* Task item *
Identify every line in the records below that contains the word "BASE", and copy each of those lines.

[Before-and-after change records]
★ ★ ★ ★ ★ ★ ★

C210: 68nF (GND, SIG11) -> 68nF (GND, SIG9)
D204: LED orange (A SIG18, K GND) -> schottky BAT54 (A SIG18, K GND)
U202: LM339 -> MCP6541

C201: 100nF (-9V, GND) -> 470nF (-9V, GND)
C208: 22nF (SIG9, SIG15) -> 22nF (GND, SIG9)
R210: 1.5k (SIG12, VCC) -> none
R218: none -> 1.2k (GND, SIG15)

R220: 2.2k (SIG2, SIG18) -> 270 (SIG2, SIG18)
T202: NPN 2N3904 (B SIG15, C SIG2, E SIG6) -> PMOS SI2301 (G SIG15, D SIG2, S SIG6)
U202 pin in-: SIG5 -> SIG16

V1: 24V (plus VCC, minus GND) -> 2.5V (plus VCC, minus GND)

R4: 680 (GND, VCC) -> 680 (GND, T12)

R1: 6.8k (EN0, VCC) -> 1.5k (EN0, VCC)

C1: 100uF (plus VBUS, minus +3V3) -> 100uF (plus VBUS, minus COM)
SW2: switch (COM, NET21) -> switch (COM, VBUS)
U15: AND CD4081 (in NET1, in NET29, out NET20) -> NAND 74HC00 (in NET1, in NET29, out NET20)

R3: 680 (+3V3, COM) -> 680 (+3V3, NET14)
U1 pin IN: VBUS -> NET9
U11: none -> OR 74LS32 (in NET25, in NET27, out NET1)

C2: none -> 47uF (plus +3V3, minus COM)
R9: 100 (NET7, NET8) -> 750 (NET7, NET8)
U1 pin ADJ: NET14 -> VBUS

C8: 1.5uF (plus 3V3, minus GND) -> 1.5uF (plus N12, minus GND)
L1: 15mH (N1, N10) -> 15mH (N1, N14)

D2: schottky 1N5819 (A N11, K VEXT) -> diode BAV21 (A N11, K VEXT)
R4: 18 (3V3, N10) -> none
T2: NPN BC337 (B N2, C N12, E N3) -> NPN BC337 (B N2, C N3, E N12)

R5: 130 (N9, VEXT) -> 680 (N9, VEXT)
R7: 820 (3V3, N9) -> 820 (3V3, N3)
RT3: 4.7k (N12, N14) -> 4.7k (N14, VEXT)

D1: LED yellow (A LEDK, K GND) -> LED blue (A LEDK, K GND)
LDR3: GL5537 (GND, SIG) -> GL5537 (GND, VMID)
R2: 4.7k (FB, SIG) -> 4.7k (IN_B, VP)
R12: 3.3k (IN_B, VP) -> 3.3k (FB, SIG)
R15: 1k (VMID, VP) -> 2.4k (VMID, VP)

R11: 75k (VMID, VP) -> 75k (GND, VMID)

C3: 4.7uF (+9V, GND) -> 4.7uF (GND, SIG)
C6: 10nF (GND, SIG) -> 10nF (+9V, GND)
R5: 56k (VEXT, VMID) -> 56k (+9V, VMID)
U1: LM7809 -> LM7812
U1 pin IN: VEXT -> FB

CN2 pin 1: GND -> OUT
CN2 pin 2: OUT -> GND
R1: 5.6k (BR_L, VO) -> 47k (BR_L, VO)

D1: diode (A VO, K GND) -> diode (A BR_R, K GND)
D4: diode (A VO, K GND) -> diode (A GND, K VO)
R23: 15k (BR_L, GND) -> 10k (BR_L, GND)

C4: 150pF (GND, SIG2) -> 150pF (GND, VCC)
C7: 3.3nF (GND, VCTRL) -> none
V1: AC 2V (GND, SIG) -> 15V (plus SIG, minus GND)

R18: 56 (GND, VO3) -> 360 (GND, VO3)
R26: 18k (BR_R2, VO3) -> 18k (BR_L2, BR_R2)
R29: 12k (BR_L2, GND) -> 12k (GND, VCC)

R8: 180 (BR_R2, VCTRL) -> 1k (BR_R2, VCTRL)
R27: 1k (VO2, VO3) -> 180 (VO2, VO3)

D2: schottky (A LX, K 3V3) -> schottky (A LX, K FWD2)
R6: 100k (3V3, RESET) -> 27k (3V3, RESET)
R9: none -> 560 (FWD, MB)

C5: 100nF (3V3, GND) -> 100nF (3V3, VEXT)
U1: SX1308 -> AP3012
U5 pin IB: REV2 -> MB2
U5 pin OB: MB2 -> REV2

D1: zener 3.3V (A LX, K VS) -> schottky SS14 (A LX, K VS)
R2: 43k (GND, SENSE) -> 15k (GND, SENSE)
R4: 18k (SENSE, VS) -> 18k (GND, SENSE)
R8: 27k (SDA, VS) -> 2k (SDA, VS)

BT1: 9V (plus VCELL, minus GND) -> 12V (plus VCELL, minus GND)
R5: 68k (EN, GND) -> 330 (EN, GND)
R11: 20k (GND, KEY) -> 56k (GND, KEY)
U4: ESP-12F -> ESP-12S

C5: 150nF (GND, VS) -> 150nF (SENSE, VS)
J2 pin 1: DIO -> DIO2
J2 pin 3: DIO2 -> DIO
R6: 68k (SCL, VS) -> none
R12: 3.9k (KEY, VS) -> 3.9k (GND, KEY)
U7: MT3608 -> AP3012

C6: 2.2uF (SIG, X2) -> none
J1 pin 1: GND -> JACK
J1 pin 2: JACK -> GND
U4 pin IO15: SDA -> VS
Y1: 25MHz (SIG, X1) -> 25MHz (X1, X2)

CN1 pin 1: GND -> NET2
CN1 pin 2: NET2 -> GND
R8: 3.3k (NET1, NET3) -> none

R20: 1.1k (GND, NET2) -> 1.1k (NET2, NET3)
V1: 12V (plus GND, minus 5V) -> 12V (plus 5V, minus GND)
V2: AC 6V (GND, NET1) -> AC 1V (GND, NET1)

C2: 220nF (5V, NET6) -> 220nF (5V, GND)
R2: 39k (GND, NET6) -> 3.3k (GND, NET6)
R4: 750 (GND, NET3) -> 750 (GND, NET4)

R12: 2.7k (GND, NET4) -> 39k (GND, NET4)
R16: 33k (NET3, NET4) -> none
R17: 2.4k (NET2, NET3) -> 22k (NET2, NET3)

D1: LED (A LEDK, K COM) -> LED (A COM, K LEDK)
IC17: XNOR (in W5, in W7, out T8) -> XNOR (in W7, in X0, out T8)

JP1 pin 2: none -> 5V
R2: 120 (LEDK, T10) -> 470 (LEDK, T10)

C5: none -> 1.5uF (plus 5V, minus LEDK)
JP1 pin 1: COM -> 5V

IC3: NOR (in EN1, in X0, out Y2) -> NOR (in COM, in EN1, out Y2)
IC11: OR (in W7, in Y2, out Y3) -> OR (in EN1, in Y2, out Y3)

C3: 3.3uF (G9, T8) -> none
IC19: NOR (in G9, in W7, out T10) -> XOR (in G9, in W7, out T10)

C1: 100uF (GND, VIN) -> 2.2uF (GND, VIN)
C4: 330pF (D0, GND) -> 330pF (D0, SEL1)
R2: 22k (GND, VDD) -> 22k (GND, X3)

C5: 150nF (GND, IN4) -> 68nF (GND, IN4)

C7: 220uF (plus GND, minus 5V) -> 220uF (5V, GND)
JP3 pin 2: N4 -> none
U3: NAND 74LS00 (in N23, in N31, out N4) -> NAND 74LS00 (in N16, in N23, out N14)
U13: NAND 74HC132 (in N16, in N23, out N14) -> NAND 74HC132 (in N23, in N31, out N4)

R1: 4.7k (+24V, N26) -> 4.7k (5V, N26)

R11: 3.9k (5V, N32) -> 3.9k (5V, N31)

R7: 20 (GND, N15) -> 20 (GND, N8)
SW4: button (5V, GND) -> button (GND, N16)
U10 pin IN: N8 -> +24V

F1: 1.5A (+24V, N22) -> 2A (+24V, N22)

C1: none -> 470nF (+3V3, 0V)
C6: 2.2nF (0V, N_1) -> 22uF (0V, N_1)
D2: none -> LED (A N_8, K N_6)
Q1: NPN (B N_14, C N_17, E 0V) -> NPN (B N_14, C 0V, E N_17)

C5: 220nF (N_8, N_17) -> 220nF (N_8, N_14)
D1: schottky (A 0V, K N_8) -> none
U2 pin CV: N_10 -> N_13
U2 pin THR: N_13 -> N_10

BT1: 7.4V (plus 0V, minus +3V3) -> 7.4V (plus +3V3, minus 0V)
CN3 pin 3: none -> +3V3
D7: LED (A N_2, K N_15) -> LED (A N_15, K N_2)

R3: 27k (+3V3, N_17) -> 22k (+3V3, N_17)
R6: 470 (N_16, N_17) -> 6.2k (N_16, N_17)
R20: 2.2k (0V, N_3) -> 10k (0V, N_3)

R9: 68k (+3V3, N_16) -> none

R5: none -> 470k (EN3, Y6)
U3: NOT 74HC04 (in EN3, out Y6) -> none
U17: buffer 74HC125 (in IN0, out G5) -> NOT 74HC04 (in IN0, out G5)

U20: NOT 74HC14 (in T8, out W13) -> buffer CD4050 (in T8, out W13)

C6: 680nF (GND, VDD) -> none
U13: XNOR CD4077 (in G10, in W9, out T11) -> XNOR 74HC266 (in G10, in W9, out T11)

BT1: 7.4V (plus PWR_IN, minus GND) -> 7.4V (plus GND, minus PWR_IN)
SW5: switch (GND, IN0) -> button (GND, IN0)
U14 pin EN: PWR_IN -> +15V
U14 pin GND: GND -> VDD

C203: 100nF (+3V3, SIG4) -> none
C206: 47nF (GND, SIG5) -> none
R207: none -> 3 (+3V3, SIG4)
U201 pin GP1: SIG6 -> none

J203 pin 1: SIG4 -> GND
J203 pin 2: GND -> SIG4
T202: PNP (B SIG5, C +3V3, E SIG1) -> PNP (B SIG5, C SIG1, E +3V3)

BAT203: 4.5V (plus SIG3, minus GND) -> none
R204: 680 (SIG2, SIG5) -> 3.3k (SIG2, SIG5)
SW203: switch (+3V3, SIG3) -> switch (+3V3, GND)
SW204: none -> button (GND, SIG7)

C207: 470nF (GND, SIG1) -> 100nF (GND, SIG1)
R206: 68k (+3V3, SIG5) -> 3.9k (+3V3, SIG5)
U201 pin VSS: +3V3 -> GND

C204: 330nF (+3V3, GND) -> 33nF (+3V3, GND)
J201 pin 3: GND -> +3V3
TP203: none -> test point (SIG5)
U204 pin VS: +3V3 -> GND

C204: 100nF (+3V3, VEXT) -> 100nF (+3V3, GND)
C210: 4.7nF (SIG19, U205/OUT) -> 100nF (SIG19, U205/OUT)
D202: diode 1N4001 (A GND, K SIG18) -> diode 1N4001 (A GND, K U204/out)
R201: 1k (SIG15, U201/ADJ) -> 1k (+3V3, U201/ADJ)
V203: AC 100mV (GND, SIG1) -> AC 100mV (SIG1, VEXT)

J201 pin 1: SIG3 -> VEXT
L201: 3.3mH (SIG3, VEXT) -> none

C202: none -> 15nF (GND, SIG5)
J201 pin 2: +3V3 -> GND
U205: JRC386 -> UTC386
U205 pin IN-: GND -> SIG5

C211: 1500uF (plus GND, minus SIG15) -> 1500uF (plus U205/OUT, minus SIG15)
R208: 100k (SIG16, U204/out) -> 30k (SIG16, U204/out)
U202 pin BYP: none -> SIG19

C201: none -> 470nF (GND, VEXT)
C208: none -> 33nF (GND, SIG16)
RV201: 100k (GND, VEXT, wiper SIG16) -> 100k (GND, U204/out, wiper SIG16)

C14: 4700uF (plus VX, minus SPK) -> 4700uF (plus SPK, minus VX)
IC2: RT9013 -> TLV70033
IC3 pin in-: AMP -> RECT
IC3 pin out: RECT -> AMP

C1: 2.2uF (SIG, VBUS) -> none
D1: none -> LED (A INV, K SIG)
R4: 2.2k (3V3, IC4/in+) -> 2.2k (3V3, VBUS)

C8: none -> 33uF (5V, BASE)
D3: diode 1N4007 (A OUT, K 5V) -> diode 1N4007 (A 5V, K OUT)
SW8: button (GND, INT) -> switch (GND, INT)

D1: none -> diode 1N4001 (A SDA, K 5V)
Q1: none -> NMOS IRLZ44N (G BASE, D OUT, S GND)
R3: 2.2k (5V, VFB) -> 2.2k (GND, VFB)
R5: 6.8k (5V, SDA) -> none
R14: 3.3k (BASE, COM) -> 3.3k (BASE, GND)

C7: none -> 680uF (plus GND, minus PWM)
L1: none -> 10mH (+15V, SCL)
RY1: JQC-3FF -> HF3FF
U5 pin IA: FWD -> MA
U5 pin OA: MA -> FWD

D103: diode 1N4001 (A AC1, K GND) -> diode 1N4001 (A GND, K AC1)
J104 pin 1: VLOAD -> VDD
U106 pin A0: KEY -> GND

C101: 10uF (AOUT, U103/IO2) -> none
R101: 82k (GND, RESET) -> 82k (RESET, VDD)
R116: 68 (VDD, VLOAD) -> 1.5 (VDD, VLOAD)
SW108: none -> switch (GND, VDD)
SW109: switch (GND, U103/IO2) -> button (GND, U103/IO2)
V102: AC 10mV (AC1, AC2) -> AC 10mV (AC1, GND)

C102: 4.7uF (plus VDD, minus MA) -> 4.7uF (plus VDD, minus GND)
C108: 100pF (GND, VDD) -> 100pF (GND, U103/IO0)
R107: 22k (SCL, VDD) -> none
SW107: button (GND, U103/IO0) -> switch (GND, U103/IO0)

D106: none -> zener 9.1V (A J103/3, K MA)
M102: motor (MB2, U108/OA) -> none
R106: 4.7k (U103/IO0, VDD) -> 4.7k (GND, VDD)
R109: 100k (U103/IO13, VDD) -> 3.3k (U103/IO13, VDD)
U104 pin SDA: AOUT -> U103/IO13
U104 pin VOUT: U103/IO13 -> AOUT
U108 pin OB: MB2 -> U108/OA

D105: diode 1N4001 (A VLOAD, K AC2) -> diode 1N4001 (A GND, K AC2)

★ ★ ★ ★ ★ ★ ★

* Solution below *
C8: none -> 33uF (5V, BASE)
Q1: none -> NMOS IRLZ44N (G BASE, D OUT, S GND)
R14: 3.3k (BASE, COM) -> 3.3k (BASE, GND)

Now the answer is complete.